Task item:
Once you find the line with "grey bowl: 6 -> 3" in the data that follows, repeat it and every line after it exactly, through the line with "red pyramid: 5 -> 2".

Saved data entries
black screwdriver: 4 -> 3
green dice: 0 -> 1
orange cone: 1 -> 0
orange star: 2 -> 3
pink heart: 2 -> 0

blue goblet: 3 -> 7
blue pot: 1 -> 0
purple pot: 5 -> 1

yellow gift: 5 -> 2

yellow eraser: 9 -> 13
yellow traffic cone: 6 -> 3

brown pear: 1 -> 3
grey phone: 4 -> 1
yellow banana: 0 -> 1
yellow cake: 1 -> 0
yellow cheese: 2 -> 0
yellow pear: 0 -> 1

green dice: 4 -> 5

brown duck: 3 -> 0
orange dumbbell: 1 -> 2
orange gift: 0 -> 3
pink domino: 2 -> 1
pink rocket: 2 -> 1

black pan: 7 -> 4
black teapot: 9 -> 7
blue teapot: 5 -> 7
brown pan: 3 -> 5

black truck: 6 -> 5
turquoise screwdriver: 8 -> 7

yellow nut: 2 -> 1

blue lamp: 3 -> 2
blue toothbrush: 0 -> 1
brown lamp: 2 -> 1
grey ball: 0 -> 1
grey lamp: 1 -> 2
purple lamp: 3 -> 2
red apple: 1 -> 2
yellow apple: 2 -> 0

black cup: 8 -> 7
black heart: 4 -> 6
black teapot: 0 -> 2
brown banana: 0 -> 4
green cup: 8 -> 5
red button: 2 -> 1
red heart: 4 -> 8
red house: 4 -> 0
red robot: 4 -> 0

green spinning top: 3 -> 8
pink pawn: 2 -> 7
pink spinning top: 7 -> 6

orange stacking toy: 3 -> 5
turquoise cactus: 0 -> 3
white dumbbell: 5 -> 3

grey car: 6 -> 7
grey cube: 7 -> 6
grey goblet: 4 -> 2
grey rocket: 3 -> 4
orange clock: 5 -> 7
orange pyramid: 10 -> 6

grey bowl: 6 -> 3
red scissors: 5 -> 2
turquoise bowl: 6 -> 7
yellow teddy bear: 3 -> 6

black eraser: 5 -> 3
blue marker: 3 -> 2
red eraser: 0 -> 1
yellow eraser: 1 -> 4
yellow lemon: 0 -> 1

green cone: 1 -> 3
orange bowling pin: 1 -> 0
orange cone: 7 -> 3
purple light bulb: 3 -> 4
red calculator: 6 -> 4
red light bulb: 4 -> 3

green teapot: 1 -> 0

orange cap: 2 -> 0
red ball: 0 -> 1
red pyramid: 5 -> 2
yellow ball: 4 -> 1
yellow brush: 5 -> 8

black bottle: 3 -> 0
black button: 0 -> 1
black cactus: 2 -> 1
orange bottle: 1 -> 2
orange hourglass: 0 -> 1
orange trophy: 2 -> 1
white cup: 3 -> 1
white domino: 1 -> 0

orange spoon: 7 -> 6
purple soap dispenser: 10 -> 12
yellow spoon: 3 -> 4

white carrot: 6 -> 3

The answer:
grey bowl: 6 -> 3
red scissors: 5 -> 2
turquoise bowl: 6 -> 7
yellow teddy bear: 3 -> 6

black eraser: 5 -> 3
blue marker: 3 -> 2
red eraser: 0 -> 1
yellow eraser: 1 -> 4
yellow lemon: 0 -> 1

green cone: 1 -> 3
orange bowling pin: 1 -> 0
orange cone: 7 -> 3
purple light bulb: 3 -> 4
red calculator: 6 -> 4
red light bulb: 4 -> 3

green teapot: 1 -> 0

orange cap: 2 -> 0
red ball: 0 -> 1
red pyramid: 5 -> 2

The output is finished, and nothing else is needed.